[Input Boundary: Start]

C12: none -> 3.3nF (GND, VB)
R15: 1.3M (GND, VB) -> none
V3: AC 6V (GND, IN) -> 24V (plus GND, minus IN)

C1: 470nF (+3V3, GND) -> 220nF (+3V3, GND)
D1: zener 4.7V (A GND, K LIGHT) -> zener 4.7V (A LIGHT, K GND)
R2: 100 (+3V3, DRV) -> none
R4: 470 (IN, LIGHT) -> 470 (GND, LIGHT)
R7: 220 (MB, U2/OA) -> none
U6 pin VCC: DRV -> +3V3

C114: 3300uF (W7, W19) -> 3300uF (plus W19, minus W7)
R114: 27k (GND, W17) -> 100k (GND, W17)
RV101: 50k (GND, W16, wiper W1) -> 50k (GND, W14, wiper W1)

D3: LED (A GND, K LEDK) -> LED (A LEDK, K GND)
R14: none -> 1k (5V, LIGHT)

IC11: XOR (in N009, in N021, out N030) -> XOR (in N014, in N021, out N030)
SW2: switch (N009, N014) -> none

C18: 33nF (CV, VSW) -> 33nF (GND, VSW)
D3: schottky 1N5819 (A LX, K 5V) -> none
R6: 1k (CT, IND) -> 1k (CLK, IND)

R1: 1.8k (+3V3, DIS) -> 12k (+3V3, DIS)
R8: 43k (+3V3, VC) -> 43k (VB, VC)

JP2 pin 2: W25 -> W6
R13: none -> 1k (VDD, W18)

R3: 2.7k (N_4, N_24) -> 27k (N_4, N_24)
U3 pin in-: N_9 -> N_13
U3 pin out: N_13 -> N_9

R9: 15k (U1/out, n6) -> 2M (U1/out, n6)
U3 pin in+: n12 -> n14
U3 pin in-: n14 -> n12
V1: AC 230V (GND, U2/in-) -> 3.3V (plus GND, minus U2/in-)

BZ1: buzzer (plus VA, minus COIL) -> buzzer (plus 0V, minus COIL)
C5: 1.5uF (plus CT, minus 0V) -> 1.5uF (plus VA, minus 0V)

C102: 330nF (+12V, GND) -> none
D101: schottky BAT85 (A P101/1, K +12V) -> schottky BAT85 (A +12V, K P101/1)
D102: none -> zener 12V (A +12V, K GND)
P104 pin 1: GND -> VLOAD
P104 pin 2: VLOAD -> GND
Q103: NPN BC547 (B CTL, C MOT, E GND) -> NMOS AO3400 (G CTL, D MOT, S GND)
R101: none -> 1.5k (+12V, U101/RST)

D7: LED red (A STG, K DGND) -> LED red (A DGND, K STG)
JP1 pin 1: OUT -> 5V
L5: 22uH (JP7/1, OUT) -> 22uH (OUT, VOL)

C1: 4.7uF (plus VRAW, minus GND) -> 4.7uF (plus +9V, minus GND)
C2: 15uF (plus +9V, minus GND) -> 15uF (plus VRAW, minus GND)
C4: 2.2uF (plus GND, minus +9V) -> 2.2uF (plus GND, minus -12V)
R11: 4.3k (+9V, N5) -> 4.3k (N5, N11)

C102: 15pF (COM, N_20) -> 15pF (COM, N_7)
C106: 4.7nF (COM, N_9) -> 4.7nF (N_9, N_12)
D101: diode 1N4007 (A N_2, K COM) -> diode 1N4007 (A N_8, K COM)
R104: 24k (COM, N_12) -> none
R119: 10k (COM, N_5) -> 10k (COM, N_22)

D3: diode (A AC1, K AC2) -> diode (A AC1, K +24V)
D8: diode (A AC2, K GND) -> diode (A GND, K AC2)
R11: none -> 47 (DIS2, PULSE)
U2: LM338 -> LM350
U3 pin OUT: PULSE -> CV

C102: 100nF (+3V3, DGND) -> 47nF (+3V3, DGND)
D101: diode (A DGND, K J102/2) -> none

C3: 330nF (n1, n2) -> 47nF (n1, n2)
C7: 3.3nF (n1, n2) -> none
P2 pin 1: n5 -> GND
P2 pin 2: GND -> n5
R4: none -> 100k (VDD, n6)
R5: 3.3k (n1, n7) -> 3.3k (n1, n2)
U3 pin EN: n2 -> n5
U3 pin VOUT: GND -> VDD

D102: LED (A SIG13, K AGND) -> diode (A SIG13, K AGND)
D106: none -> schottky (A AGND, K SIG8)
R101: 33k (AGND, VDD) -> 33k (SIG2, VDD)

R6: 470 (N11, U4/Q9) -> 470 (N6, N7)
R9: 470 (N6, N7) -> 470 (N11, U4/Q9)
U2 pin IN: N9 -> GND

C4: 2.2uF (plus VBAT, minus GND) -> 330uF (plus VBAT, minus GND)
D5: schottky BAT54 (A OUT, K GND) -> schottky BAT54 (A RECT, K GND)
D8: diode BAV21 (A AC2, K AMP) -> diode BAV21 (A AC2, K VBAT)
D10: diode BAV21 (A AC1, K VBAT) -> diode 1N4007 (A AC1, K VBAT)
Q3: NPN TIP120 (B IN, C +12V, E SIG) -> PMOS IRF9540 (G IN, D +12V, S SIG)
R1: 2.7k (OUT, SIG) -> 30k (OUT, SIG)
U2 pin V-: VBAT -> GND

[Input Boundary: End]

Goal of the exercise:
Type the data again exactly. Leave nothing out.

Your response:
C12: none -> 3.3nF (GND, VB)
R15: 1.3M (GND, VB) -> none
V3: AC 6V (GND, IN) -> 24V (plus GND, minus IN)

C1: 470nF (+3V3, GND) -> 220nF (+3V3, GND)
D1: zener 4.7V (A GND, K LIGHT) -> zener 4.7V (A LIGHT, K GND)
R2: 100 (+3V3, DRV) -> none
R4: 470 (IN, LIGHT) -> 470 (GND, LIGHT)
R7: 220 (MB, U2/OA) -> none
U6 pin VCC: DRV -> +3V3

C114: 3300uF (W7, W19) -> 3300uF (plus W19, minus W7)
R114: 27k (GND, W17) -> 100k (GND, W17)
RV101: 50k (GND, W16, wiper W1) -> 50k (GND, W14, wiper W1)

D3: LED (A GND, K LEDK) -> LED (A LEDK, K GND)
R14: none -> 1k (5V, LIGHT)

IC11: XOR (in N009, in N021, out N030) -> XOR (in N014, in N021, out N030)
SW2: switch (N009, N014) -> none

C18: 33nF (CV, VSW) -> 33nF (GND, VSW)
D3: schottky 1N5819 (A LX, K 5V) -> none
R6: 1k (CT, IND) -> 1k (CLK, IND)

R1: 1.8k (+3V3, DIS) -> 12k (+3V3, DIS)
R8: 43k (+3V3, VC) -> 43k (VB, VC)

JP2 pin 2: W25 -> W6
R13: none -> 1k (VDD, W18)

R3: 2.7k (N_4, N_24) -> 27k (N_4, N_24)
U3 pin in-: N_9 -> N_13
U3 pin out: N_13 -> N_9

R9: 15k (U1/out, n6) -> 2M (U1/out, n6)
U3 pin in+: n12 -> n14
U3 pin in-: n14 -> n12
V1: AC 230V (GND, U2/in-) -> 3.3V (plus GND, minus U2/in-)

BZ1: buzzer (plus VA, minus COIL) -> buzzer (plus 0V, minus COIL)
C5: 1.5uF (plus CT, minus 0V) -> 1.5uF (plus VA, minus 0V)

C102: 330nF (+12V, GND) -> none
D101: schottky BAT85 (A P101/1, K +12V) -> schottky BAT85 (A +12V, K P101/1)
D102: none -> zener 12V (A +12V, K GND)
P104 pin 1: GND -> VLOAD
P104 pin 2: VLOAD -> GND
Q103: NPN BC547 (B CTL, C MOT, E GND) -> NMOS AO3400 (G CTL, D MOT, S GND)
R101: none -> 1.5k (+12V, U101/RST)

D7: LED red (A STG, K DGND) -> LED red (A DGND, K STG)
JP1 pin 1: OUT -> 5V
L5: 22uH (JP7/1, OUT) -> 22uH (OUT, VOL)

C1: 4.7uF (plus VRAW, minus GND) -> 4.7uF (plus +9V, minus GND)
C2: 15uF (plus +9V, minus GND) -> 15uF (plus VRAW, minus GND)
C4: 2.2uF (plus GND, minus +9V) -> 2.2uF (plus GND, minus -12V)
R11: 4.3k (+9V, N5) -> 4.3k (N5, N11)

C102: 15pF (COM, N_20) -> 15pF (COM, N_7)
C106: 4.7nF (COM, N_9) -> 4.7nF (N_9, N_12)
D101: diode 1N4007 (A N_2, K COM) -> diode 1N4007 (A N_8, K COM)
R104: 24k (COM, N_12) -> none
R119: 10k (COM, N_5) -> 10k (COM, N_22)

D3: diode (A AC1, K AC2) -> diode (A AC1, K +24V)
D8: diode (A AC2, K GND) -> diode (A GND, K AC2)
R11: none -> 47 (DIS2, PULSE)
U2: LM338 -> LM350
U3 pin OUT: PULSE -> CV

C102: 100nF (+3V3, DGND) -> 47nF (+3V3, DGND)
D101: diode (A DGND, K J102/2) -> none

C3: 330nF (n1, n2) -> 47nF (n1, n2)
C7: 3.3nF (n1, n2) -> none
P2 pin 1: n5 -> GND
P2 pin 2: GND -> n5
R4: none -> 100k (VDD, n6)
R5: 3.3k (n1, n7) -> 3.3k (n1, n2)
U3 pin EN: n2 -> n5
U3 pin VOUT: GND -> VDD

D102: LED (A SIG13, K AGND) -> diode (A SIG13, K AGND)
D106: none -> schottky (A AGND, K SIG8)
R101: 33k (AGND, VDD) -> 33k (SIG2, VDD)

R6: 470 (N11, U4/Q9) -> 470 (N6, N7)
R9: 470 (N6, N7) -> 470 (N11, U4/Q9)
U2 pin IN: N9 -> GND

C4: 2.2uF (plus VBAT, minus GND) -> 330uF (plus VBAT, minus GND)
D5: schottky BAT54 (A OUT, K GND) -> schottky BAT54 (A RECT, K GND)
D8: diode BAV21 (A AC2, K AMP) -> diode BAV21 (A AC2, K VBAT)
D10: diode BAV21 (A AC1, K VBAT) -> diode 1N4007 (A AC1, K VBAT)
Q3: NPN TIP120 (B IN, C +12V, E SIG) -> PMOS IRF9540 (G IN, D +12V, S SIG)
R1: 2.7k (OUT, SIG) -> 30k (OUT, SIG)
U2 pin V-: VBAT -> GND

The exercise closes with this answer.